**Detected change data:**
********

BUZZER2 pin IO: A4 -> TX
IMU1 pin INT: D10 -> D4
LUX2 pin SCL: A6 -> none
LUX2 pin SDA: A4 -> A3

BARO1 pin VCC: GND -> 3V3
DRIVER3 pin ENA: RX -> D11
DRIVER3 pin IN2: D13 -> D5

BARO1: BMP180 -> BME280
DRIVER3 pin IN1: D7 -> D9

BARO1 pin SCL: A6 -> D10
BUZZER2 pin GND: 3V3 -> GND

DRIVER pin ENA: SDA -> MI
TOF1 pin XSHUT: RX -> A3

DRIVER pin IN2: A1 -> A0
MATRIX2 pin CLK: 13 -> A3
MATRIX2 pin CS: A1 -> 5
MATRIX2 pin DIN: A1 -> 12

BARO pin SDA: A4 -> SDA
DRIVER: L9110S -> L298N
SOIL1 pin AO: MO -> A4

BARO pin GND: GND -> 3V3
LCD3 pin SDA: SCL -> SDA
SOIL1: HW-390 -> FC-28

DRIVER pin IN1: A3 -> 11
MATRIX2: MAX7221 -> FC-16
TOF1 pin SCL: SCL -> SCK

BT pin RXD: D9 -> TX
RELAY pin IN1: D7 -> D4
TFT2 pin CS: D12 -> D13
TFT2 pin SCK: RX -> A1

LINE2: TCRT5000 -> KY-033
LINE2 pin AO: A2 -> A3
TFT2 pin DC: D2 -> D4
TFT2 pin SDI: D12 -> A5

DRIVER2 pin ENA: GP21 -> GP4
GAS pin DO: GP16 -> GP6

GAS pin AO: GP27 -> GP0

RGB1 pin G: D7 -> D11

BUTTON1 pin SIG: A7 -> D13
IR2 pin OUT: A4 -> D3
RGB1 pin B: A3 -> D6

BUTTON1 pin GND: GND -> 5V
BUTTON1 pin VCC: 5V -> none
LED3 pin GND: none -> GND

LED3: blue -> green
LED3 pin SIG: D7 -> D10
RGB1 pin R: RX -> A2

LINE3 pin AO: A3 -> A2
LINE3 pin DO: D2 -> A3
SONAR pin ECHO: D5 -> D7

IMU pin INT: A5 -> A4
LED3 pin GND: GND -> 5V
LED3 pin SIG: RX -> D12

********

**Problem to work on:** Print the records above once again, exactly as written.

**Answer to this exercise:**
BUZZER2 pin IO: A4 -> TX
IMU1 pin INT: D10 -> D4
LUX2 pin SCL: A6 -> none
LUX2 pin SDA: A4 -> A3

BARO1 pin VCC: GND -> 3V3
DRIVER3 pin ENA: RX -> D11
DRIVER3 pin IN2: D13 -> D5

BARO1: BMP180 -> BME280
DRIVER3 pin IN1: D7 -> D9

BARO1 pin SCL: A6 -> D10
BUZZER2 pin GND: 3V3 -> GND

DRIVER pin ENA: SDA -> MI
TOF1 pin XSHUT: RX -> A3

DRIVER pin IN2: A1 -> A0
MATRIX2 pin CLK: 13 -> A3
MATRIX2 pin CS: A1 -> 5
MATRIX2 pin DIN: A1 -> 12

BARO pin SDA: A4 -> SDA
DRIVER: L9110S -> L298N
SOIL1 pin AO: MO -> A4

BARO pin GND: GND -> 3V3
LCD3 pin SDA: SCL -> SDA
SOIL1: HW-390 -> FC-28

DRIVER pin IN1: A3 -> 11
MATRIX2: MAX7221 -> FC-16
TOF1 pin SCL: SCL -> SCK

BT pin RXD: D9 -> TX
RELAY pin IN1: D7 -> D4
TFT2 pin CS: D12 -> D13
TFT2 pin SCK: RX -> A1

LINE2: TCRT5000 -> KY-033
LINE2 pin AO: A2 -> A3
TFT2 pin DC: D2 -> D4
TFT2 pin SDI: D12 -> A5

DRIVER2 pin ENA: GP21 -> GP4
GAS pin DO: GP16 -> GP6

GAS pin AO: GP27 -> GP0

RGB1 pin G: D7 -> D11

BUTTON1 pin SIG: A7 -> D13
IR2 pin OUT: A4 -> D3
RGB1 pin B: A3 -> D6

BUTTON1 pin GND: GND -> 5V
BUTTON1 pin VCC: 5V -> none
LED3 pin GND: none -> GND

LED3: blue -> green
LED3 pin SIG: D7 -> D10
RGB1 pin R: RX -> A2

LINE3 pin AO: A3 -> A2
LINE3 pin DO: D2 -> A3
SONAR pin ECHO: D5 -> D7

IMU pin INT: A5 -> A4
LED3 pin GND: GND -> 5V
LED3 pin SIG: RX -> D12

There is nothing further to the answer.